═════ INFORMATION SHOWN ═════

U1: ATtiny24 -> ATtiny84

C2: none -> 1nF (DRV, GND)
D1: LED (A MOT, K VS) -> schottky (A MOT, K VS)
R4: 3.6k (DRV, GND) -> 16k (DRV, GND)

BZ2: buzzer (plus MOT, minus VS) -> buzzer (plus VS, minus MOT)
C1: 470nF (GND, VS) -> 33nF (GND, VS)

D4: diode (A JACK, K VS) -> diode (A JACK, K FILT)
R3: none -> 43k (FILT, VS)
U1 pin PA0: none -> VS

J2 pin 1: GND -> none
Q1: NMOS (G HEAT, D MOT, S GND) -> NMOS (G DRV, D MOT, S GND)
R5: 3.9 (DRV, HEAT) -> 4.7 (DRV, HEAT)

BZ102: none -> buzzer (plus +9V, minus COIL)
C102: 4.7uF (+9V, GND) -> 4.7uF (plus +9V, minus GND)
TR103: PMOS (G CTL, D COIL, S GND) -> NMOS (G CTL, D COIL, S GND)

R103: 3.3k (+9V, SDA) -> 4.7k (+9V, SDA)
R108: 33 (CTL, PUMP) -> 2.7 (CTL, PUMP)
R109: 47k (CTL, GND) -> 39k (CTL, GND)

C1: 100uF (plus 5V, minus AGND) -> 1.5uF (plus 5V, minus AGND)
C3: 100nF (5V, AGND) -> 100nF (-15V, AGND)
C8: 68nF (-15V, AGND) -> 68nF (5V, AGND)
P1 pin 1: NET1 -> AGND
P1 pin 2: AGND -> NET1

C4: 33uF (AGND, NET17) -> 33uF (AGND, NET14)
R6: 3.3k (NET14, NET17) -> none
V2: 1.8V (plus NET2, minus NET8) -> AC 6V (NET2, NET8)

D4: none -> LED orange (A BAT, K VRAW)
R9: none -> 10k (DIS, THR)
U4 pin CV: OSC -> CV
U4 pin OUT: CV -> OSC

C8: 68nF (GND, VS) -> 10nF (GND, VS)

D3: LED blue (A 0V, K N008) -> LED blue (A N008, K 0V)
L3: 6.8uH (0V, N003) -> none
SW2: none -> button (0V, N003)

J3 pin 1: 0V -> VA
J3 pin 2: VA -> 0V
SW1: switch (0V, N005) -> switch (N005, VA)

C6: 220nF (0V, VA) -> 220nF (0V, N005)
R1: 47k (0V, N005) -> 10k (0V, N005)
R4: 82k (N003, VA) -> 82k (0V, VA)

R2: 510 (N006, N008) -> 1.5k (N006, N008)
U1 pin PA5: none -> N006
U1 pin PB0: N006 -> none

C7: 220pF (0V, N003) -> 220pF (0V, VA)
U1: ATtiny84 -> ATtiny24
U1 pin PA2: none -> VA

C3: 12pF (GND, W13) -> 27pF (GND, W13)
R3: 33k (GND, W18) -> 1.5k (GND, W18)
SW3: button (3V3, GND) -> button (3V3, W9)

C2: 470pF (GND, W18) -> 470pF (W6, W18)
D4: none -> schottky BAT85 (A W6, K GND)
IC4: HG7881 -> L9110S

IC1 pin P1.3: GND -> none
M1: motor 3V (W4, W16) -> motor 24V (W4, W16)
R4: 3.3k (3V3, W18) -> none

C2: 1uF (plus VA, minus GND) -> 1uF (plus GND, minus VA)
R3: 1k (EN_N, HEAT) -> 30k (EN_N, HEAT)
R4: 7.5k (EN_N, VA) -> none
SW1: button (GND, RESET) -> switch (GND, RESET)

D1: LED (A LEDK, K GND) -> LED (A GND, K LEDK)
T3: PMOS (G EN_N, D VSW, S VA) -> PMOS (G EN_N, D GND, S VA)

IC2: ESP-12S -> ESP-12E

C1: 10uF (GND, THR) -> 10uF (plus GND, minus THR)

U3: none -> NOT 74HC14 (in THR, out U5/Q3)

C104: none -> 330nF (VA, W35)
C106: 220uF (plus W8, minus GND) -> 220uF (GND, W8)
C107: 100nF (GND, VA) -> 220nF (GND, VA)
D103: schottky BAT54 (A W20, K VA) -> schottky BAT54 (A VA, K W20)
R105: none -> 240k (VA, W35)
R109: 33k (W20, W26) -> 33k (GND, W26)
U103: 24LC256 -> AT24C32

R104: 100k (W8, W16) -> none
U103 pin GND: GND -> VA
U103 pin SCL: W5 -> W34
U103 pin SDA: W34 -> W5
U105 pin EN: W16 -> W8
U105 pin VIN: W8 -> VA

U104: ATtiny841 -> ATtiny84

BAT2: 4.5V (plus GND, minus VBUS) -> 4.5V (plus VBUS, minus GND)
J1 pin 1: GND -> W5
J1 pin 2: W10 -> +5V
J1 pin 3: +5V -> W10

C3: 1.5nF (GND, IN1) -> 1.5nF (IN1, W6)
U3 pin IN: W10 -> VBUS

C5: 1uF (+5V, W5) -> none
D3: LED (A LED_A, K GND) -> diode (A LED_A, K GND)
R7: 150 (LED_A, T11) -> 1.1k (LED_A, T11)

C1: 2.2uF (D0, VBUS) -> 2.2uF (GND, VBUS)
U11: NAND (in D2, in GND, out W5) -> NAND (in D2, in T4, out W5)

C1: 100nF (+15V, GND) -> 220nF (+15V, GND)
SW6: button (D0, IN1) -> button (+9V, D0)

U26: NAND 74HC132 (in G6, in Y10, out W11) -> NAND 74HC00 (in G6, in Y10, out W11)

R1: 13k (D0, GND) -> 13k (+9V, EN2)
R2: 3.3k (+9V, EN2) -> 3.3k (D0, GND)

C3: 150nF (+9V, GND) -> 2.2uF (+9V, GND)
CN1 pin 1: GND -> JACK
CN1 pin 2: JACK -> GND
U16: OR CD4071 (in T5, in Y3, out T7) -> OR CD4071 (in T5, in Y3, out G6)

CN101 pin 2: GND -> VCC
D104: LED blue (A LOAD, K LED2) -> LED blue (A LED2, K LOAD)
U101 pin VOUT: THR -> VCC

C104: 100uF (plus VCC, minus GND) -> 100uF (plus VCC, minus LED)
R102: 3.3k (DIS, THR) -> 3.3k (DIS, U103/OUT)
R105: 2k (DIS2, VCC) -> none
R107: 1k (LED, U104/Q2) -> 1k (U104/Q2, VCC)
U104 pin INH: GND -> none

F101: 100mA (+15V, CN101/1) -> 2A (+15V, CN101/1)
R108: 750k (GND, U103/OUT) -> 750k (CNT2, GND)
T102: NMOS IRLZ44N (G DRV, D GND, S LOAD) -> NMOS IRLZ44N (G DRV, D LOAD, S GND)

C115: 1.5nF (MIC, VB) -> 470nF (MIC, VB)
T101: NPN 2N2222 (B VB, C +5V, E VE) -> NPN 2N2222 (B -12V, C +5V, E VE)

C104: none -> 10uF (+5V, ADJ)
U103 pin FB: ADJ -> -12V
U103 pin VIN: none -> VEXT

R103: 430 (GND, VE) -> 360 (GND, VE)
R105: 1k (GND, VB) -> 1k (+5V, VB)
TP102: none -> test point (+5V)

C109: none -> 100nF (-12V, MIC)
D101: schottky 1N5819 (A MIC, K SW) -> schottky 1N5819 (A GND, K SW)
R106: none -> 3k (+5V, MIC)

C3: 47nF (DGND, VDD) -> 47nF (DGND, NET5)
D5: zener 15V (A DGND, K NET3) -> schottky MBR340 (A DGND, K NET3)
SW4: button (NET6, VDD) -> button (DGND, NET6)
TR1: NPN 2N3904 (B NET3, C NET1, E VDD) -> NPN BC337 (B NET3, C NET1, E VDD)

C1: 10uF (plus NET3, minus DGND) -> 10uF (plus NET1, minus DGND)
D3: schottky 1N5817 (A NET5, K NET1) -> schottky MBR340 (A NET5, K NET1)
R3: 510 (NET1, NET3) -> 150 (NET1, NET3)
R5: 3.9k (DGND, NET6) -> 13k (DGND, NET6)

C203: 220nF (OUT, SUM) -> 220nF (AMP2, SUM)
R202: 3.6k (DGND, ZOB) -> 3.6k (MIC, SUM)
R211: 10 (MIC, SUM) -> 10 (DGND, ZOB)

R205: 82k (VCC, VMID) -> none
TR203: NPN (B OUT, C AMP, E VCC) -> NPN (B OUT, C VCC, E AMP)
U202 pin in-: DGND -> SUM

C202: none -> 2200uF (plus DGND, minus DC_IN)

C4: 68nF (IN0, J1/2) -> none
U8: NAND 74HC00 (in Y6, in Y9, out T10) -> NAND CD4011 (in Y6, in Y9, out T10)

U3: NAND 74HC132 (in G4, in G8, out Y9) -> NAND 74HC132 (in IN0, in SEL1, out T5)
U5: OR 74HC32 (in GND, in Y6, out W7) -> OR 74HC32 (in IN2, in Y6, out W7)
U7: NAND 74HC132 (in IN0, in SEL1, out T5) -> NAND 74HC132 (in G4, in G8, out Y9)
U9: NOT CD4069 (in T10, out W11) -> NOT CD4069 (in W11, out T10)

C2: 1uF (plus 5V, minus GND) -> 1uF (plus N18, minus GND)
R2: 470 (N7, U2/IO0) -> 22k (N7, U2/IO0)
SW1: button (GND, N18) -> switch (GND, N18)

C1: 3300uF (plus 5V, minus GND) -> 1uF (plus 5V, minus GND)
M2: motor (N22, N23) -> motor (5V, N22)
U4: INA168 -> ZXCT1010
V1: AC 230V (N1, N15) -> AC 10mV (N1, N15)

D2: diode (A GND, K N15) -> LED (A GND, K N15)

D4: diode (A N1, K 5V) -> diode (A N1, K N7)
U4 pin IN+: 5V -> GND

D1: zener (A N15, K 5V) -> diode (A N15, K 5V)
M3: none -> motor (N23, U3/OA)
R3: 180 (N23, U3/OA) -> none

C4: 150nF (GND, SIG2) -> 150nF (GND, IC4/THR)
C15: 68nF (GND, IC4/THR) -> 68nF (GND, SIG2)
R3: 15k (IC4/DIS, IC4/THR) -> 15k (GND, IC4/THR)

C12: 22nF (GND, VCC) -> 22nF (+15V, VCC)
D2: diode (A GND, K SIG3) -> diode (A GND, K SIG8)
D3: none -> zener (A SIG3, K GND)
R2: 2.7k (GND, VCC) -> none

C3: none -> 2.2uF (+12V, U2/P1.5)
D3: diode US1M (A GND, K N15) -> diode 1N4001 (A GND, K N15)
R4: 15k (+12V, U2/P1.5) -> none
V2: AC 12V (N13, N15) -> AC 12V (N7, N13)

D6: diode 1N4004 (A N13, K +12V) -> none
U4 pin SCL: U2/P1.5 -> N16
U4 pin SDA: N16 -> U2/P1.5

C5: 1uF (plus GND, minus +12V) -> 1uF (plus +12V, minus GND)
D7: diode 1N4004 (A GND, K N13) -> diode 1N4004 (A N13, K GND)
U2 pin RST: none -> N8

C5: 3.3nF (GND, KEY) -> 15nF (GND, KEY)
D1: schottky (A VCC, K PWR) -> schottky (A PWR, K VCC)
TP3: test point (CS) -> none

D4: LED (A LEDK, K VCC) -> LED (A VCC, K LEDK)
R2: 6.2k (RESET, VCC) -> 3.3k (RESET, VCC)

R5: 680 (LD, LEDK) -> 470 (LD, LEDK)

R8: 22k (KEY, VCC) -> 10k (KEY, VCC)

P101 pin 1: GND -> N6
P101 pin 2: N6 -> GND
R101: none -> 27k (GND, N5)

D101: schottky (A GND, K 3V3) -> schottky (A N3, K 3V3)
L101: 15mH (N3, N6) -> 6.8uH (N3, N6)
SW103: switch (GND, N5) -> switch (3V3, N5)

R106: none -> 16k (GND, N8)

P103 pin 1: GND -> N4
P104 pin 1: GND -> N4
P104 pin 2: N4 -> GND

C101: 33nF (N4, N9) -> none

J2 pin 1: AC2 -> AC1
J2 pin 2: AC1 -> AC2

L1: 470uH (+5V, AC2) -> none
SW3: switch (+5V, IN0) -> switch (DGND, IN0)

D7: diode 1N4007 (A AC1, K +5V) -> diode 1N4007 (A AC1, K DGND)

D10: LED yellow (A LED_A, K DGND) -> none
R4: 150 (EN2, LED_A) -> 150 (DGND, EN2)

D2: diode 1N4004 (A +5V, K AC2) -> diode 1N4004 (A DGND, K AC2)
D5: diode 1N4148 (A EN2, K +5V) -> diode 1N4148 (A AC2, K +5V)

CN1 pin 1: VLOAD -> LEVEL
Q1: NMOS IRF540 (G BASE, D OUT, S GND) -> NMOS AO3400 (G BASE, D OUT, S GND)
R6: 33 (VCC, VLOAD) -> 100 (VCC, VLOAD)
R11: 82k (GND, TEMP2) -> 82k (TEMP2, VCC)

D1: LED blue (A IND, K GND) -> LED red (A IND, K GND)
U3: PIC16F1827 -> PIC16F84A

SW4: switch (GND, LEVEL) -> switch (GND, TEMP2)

═════

* ABOUT THIS EXERCISE:
Copy the lines of the entries above that mention "test".

* OUTPUT:
TP102: none -> test point (+5V)
TP3: test point (CS) -> none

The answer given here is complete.